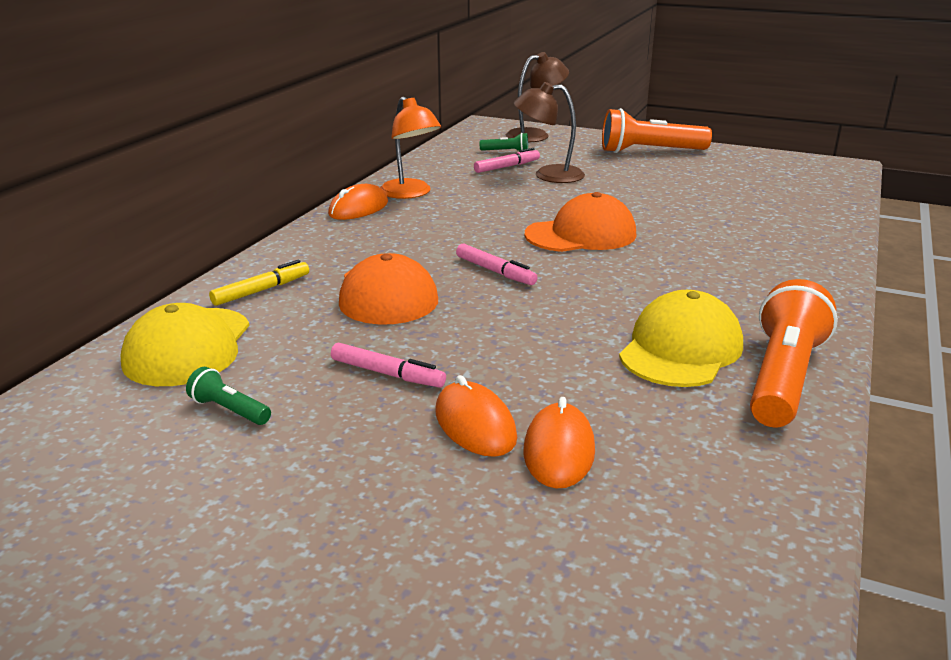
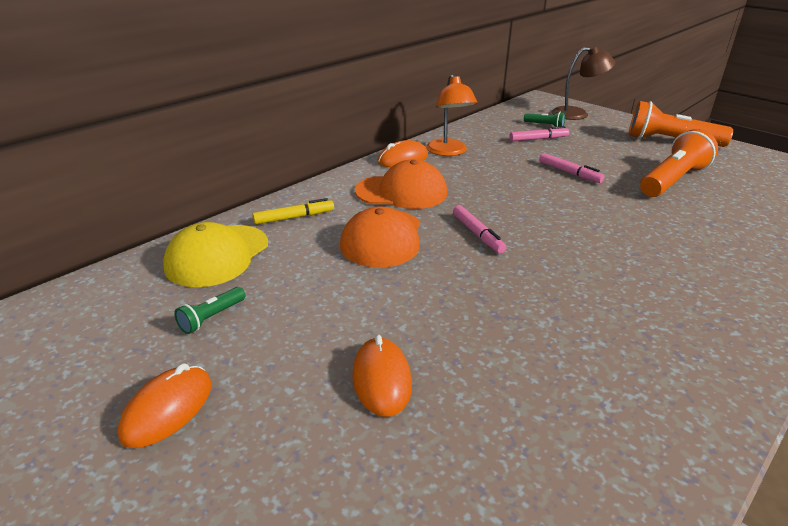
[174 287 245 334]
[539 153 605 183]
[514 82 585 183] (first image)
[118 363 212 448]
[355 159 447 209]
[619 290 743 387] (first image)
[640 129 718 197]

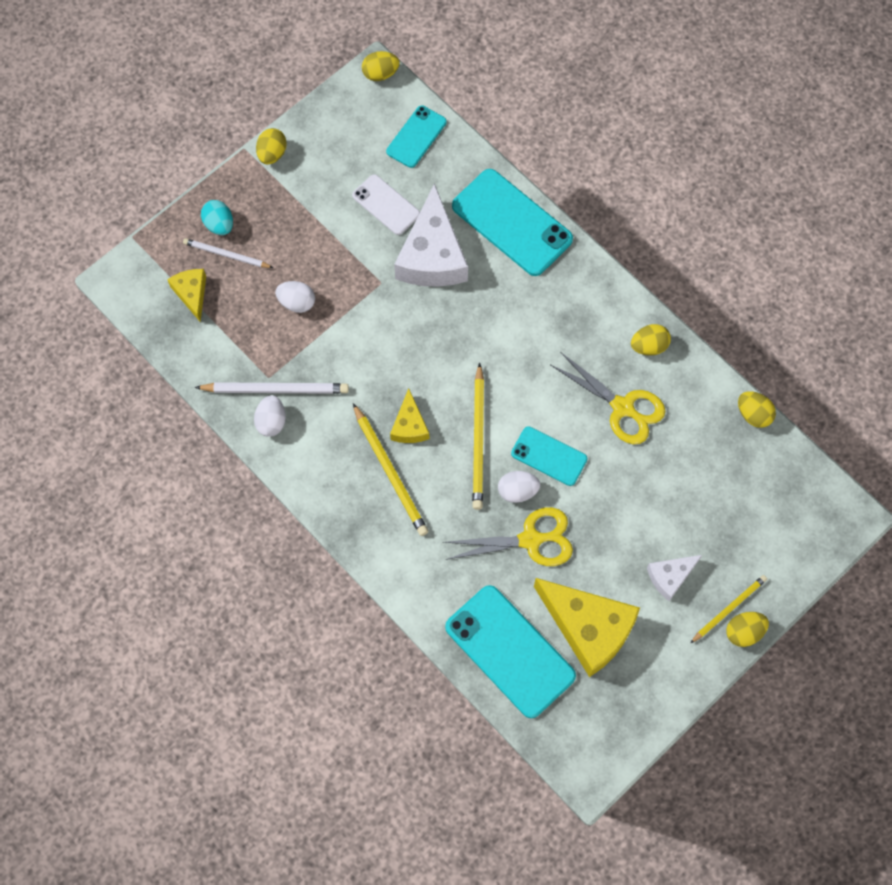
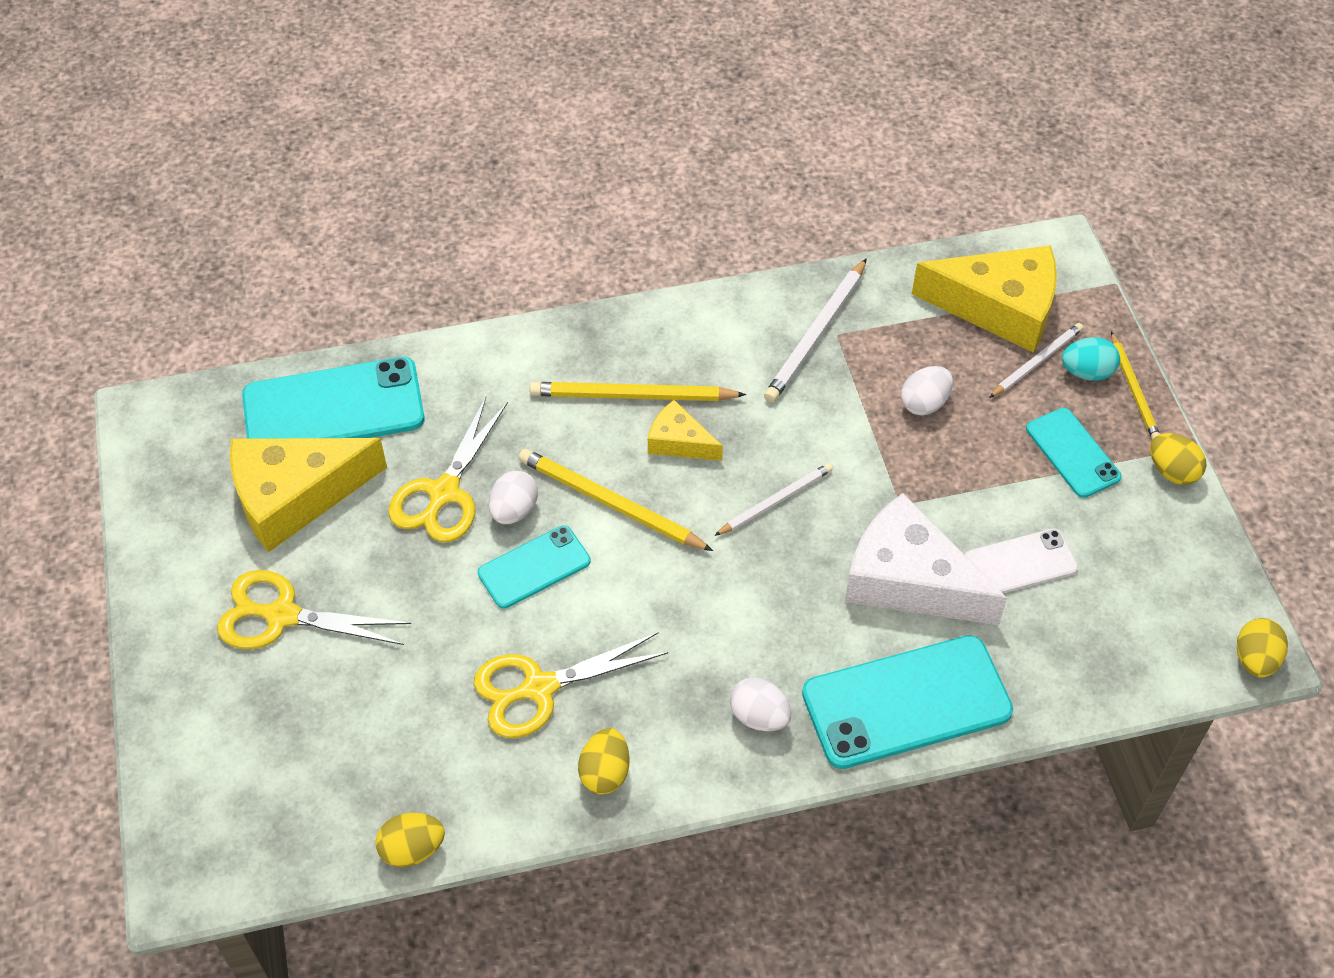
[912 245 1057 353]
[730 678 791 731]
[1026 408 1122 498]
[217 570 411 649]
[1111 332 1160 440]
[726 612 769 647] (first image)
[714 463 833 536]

────────────────

> **Exercise goal**
If pictures appear among the records, do not carry them over; retype the rest exactly.

> **Written solution**
[174 287 245 334]
[539 153 605 183]
[514 82 585 183] (first image)
[118 363 212 448]
[355 159 447 209]
[619 290 743 387] (first image)
[640 129 718 197]

[912 245 1057 353]
[730 678 791 731]
[1026 408 1122 498]
[217 570 411 649]
[1111 332 1160 440]
[726 612 769 647] (first image)
[714 463 833 536]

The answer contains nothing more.